═══ Dataset records

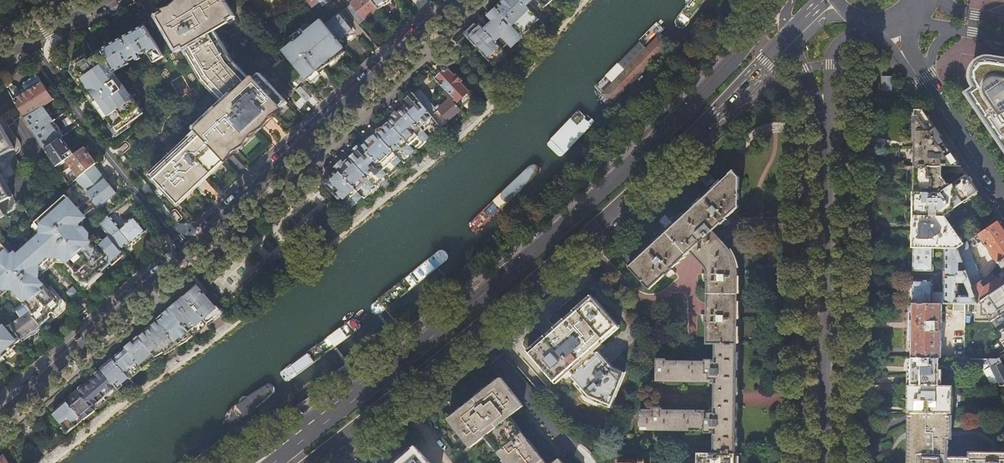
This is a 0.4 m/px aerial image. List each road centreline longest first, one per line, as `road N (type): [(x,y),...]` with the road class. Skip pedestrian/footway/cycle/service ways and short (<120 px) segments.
road 1 (primary): [(784,2),(613,181),(344,406)]
road 2 (primary): [(357,424),(633,196),(764,61)]
road 3 (residential): [(456,0),(186,253)]
road 4 (tertiary): [(824,462),(826,109)]
road 5 (residential): [(24,38),(105,156),(186,253)]
road 6 (residential): [(186,253),(0,414)]
road 7 (tertiary): [(923,74),(1003,191)]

══════

Return the entries unchanged, save for the pictures, which do not belong in the copy.

This is a 0.4 m/px aerial image. List each road centreline longest first, one per line, as `road N (type): [(x,y),...]` with the road class. Skip pedestrian/footway/cycle/service ways and short (<120 px) segments.
road 1 (primary): [(784,2),(613,181),(344,406)]
road 2 (primary): [(357,424),(633,196),(764,61)]
road 3 (residential): [(456,0),(186,253)]
road 4 (tertiary): [(824,462),(826,109)]
road 5 (residential): [(24,38),(105,156),(186,253)]
road 6 (residential): [(186,253),(0,414)]
road 7 (tertiary): [(923,74),(1003,191)]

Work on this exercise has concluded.